→ **Task requirements**:
Nothing but the lines from the one containing "camera: 75 degrees left, 25 degrees down" through the end of the data should be output, each reproduced exactly.

-=-=-=-=-

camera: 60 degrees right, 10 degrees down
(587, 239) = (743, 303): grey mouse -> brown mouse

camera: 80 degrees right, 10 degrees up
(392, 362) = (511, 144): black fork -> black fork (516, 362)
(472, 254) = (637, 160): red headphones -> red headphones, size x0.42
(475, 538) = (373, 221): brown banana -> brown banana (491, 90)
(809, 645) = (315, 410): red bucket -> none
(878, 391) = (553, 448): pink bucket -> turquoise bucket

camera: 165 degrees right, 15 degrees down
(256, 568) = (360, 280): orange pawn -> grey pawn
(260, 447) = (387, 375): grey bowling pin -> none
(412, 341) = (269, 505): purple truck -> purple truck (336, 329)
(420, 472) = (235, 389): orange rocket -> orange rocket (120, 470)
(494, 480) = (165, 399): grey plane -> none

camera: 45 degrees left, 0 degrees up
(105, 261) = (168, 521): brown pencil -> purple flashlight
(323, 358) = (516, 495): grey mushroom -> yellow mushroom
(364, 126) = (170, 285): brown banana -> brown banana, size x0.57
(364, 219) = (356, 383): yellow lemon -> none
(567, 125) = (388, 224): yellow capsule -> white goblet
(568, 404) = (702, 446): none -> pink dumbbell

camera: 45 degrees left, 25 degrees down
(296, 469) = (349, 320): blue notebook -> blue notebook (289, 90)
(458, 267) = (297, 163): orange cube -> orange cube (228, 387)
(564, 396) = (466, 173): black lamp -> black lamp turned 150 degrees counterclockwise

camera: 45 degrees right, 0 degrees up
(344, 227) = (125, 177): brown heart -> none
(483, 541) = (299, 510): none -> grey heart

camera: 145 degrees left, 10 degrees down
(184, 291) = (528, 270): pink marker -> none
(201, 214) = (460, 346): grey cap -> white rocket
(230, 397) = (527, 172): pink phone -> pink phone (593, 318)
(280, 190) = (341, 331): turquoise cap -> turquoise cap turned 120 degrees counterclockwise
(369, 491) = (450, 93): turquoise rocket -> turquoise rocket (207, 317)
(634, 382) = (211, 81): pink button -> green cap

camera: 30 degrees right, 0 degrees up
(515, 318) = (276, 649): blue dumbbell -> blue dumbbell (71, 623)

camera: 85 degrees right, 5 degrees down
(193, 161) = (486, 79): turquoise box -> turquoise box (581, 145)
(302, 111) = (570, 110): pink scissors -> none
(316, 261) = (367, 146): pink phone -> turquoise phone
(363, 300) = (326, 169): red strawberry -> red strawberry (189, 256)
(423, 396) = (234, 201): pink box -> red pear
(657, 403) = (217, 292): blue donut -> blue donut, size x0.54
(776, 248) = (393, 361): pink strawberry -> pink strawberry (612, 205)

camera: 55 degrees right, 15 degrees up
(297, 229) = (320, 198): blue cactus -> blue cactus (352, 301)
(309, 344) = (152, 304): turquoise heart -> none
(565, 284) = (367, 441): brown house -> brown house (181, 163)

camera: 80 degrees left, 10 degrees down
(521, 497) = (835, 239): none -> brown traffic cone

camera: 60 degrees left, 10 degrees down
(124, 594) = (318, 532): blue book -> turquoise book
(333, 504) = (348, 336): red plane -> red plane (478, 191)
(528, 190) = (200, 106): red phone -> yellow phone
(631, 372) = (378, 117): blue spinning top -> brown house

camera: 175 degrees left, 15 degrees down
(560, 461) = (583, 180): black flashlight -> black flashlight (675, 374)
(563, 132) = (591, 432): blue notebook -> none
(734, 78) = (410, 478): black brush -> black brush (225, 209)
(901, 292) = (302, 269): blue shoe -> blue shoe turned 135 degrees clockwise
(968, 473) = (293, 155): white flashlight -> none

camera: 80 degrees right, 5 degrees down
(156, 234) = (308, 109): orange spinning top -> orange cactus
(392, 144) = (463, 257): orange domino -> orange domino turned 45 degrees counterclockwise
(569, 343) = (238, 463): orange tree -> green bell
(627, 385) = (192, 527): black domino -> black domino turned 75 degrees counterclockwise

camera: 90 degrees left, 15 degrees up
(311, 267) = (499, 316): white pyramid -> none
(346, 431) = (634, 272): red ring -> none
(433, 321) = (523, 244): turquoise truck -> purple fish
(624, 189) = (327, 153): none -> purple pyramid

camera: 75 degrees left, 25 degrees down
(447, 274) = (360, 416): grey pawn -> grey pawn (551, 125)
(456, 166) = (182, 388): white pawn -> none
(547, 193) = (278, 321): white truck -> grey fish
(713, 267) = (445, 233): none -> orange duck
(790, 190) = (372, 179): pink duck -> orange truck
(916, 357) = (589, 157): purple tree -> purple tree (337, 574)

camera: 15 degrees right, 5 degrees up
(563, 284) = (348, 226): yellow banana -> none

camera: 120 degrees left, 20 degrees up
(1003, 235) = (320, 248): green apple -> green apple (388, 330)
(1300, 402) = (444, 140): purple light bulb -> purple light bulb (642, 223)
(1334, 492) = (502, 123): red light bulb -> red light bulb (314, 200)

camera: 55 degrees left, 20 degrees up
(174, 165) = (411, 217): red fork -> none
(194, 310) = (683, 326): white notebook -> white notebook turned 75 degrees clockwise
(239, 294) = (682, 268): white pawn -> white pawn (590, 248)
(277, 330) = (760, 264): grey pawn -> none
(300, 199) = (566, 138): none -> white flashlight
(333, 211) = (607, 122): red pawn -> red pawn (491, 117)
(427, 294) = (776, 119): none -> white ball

-=-=-=-=-

→ **Answer**:
camera: 75 degrees left, 25 degrees down
(447, 274) = (360, 416): grey pawn -> grey pawn (551, 125)
(456, 166) = (182, 388): white pawn -> none
(547, 193) = (278, 321): white truck -> grey fish
(713, 267) = (445, 233): none -> orange duck
(790, 190) = (372, 179): pink duck -> orange truck
(916, 357) = (589, 157): purple tree -> purple tree (337, 574)

camera: 15 degrees right, 5 degrees up
(563, 284) = (348, 226): yellow banana -> none

camera: 120 degrees left, 20 degrees up
(1003, 235) = (320, 248): green apple -> green apple (388, 330)
(1300, 402) = (444, 140): purple light bulb -> purple light bulb (642, 223)
(1334, 492) = (502, 123): red light bulb -> red light bulb (314, 200)

camera: 55 degrees left, 20 degrees up
(174, 165) = (411, 217): red fork -> none
(194, 310) = (683, 326): white notebook -> white notebook turned 75 degrees clockwise
(239, 294) = (682, 268): white pawn -> white pawn (590, 248)
(277, 330) = (760, 264): grey pawn -> none
(300, 199) = (566, 138): none -> white flashlight
(333, 211) = (607, 122): red pawn -> red pawn (491, 117)
(427, 294) = (776, 119): none -> white ball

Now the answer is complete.